Task objective ▸
Within the data below, count the lines that include the word "round". Provide the number and nothing further.

[Items from a data source]
'''
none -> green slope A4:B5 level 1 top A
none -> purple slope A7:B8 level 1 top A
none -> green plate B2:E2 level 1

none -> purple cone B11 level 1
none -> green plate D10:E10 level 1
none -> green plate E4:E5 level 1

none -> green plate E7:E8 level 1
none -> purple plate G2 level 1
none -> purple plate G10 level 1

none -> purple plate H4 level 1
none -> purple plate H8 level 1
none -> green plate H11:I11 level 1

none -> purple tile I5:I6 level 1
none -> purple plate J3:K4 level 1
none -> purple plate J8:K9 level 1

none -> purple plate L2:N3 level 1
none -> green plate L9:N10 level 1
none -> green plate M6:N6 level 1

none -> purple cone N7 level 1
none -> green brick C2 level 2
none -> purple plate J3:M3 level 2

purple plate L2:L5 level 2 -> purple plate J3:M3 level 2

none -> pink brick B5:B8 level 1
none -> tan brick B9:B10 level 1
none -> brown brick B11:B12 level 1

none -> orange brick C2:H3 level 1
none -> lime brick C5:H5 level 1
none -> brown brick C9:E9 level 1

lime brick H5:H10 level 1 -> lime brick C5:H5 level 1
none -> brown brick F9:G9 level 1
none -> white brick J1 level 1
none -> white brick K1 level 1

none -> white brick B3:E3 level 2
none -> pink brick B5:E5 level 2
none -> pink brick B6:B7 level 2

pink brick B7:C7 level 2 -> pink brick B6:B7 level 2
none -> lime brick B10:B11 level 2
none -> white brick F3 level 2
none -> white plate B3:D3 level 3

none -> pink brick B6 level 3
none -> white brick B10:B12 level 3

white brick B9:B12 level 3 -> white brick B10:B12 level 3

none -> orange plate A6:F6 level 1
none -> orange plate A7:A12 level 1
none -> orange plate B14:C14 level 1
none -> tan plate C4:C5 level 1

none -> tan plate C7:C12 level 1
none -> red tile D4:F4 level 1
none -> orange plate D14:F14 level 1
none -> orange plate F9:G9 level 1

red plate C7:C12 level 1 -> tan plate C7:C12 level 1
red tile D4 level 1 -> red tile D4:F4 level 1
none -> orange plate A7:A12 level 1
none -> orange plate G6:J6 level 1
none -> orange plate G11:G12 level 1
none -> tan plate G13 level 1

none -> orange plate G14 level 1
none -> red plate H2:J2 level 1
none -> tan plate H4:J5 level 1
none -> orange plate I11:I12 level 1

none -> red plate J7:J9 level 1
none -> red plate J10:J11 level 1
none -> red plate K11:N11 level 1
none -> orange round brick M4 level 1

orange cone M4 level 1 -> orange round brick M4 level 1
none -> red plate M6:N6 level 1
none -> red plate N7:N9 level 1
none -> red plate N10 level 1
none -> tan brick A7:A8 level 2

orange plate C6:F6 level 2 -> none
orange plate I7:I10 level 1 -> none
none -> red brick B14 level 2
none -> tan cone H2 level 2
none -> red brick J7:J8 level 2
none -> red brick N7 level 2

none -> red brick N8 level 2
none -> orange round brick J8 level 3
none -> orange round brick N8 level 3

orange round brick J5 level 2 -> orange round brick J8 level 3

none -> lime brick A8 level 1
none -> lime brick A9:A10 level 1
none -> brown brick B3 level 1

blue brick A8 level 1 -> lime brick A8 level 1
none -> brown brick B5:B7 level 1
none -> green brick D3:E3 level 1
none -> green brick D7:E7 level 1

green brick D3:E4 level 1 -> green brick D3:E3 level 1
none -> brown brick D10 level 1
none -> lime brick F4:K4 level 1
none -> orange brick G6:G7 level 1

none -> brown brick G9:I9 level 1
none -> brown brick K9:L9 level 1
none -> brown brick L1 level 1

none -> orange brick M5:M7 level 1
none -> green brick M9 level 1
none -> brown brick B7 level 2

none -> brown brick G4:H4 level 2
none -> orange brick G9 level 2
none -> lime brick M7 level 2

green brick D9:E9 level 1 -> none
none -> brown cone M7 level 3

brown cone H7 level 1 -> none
'''
Answer to this task ▸
5